> _Activity_: Only one stretch of the data below is needed. Output the lines from the one with "Flugzeug [gelb] -> none" up to and including the one with "camera: 20 degrees right, 5 degrees up", exactly as they stand.

> _Exercise data_:
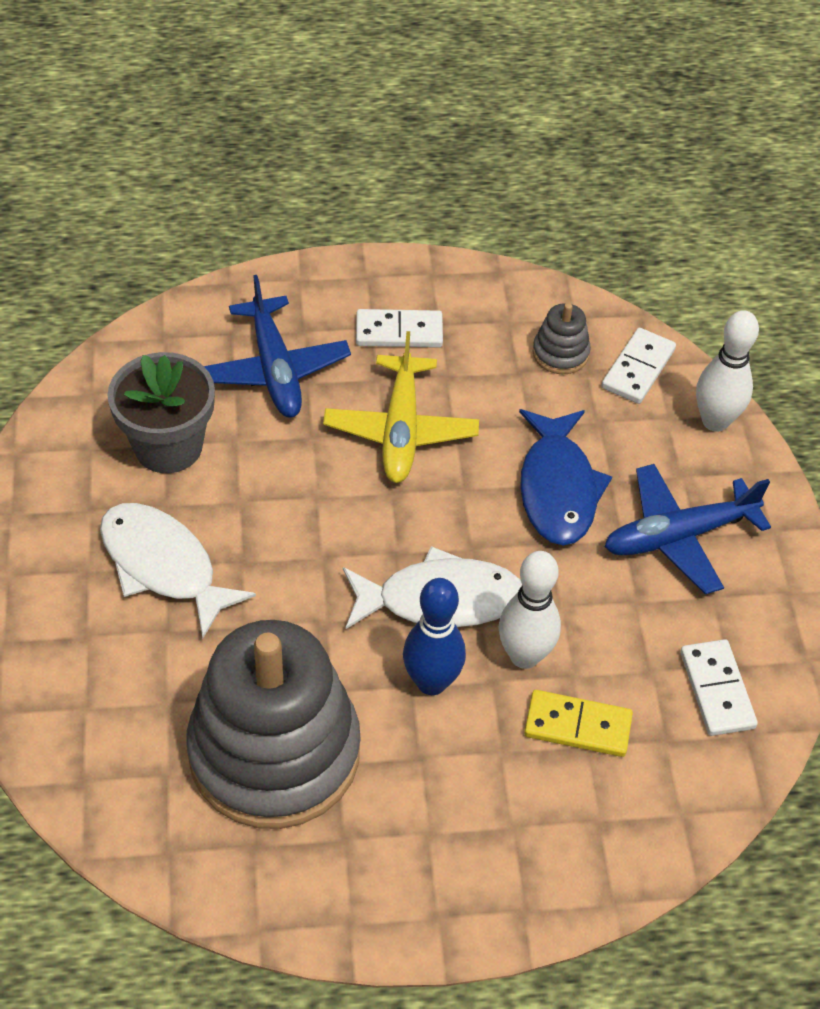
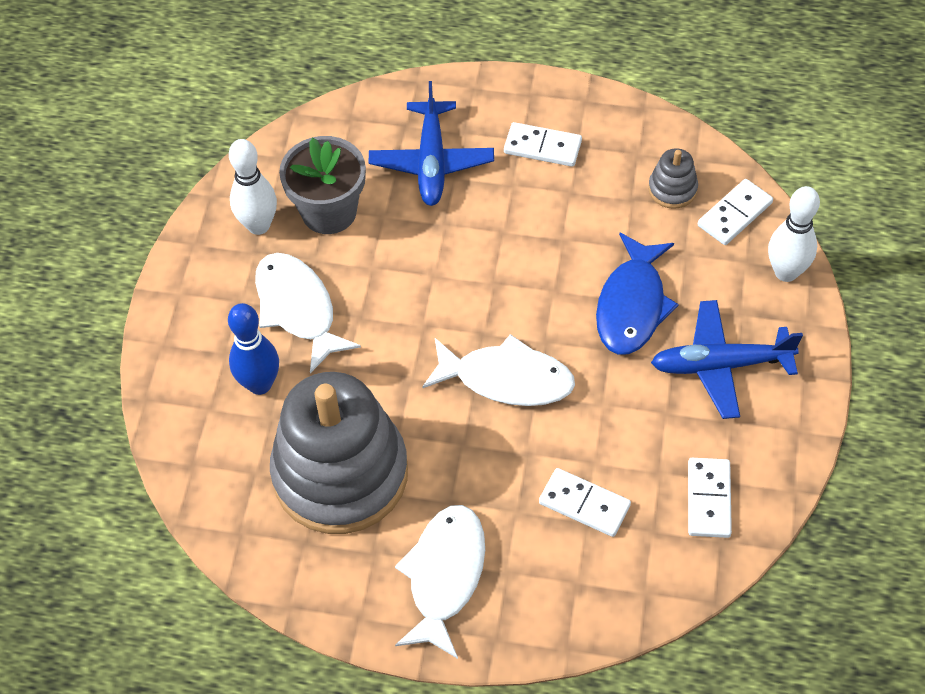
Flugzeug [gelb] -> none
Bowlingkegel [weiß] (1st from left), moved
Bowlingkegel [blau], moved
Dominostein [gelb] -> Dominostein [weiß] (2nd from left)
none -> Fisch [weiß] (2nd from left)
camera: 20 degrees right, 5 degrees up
* * *
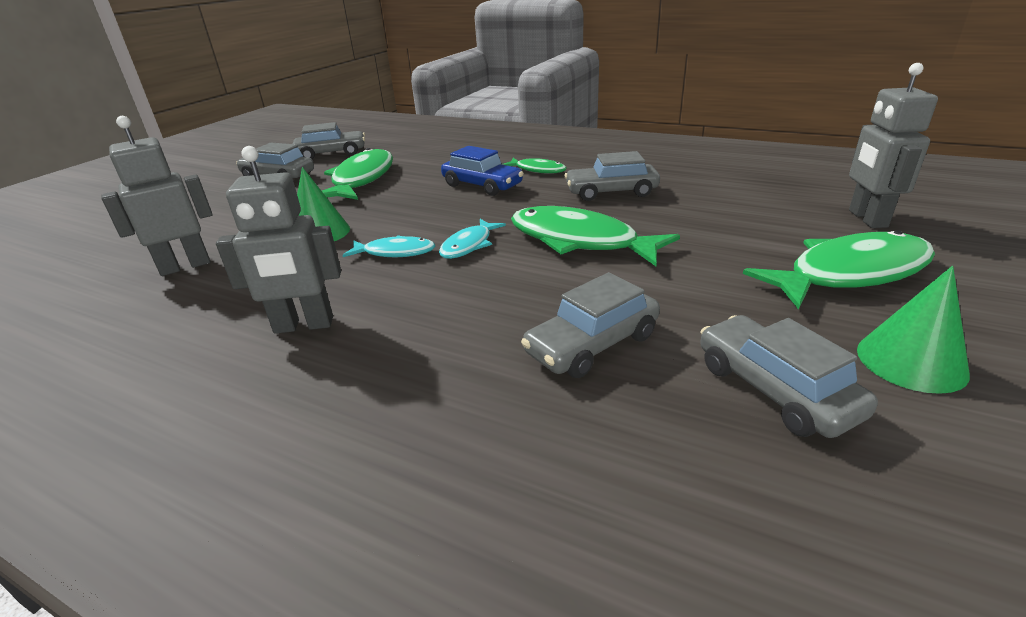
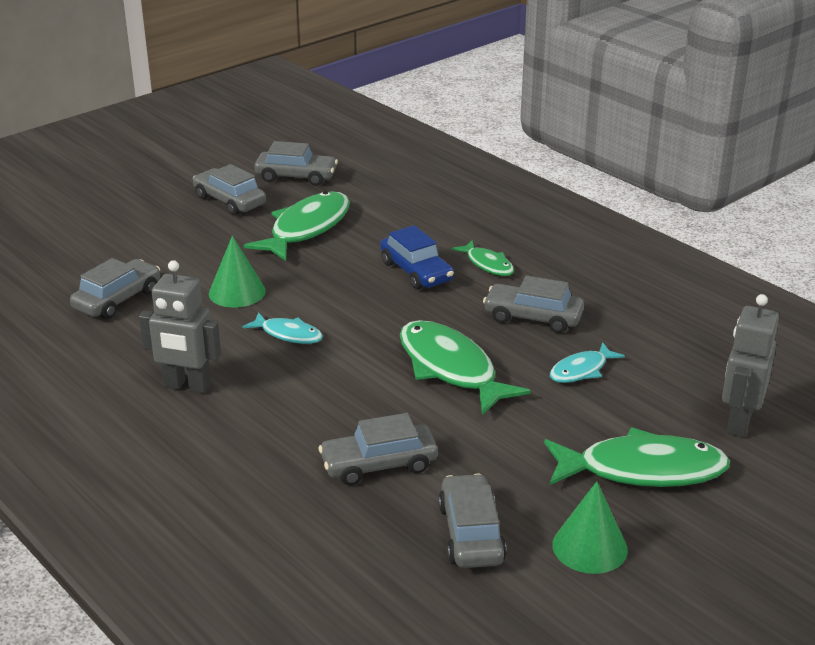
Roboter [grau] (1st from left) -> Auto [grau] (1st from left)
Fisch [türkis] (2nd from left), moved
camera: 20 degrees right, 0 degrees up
* * *
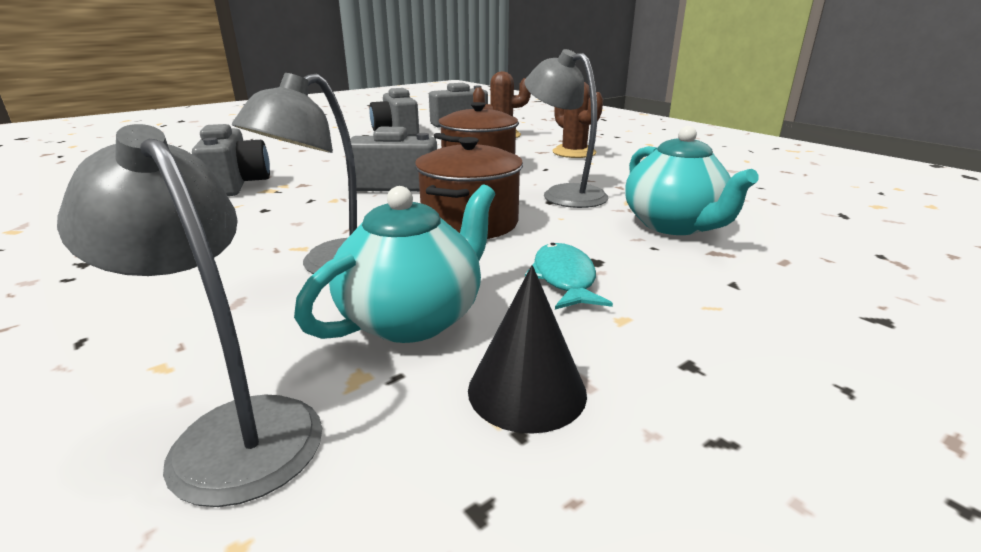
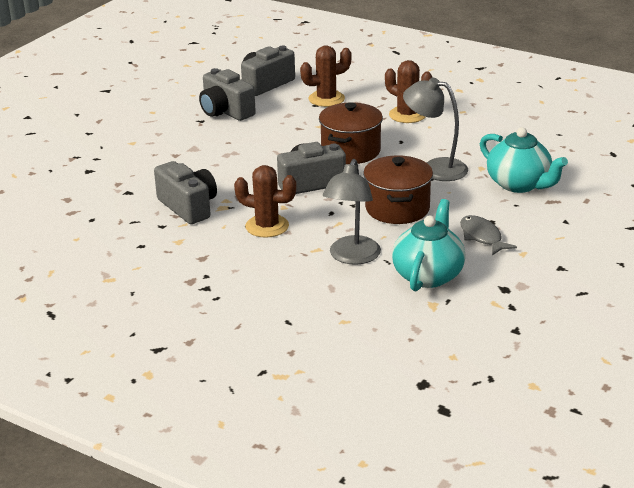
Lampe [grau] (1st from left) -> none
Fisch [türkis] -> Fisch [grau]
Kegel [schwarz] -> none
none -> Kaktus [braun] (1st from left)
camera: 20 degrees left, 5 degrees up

> _Answer_:
Flugzeug [gelb] -> none
Bowlingkegel [weiß] (1st from left), moved
Bowlingkegel [blau], moved
Dominostein [gelb] -> Dominostein [weiß] (2nd from left)
none -> Fisch [weiß] (2nd from left)
camera: 20 degrees right, 5 degrees up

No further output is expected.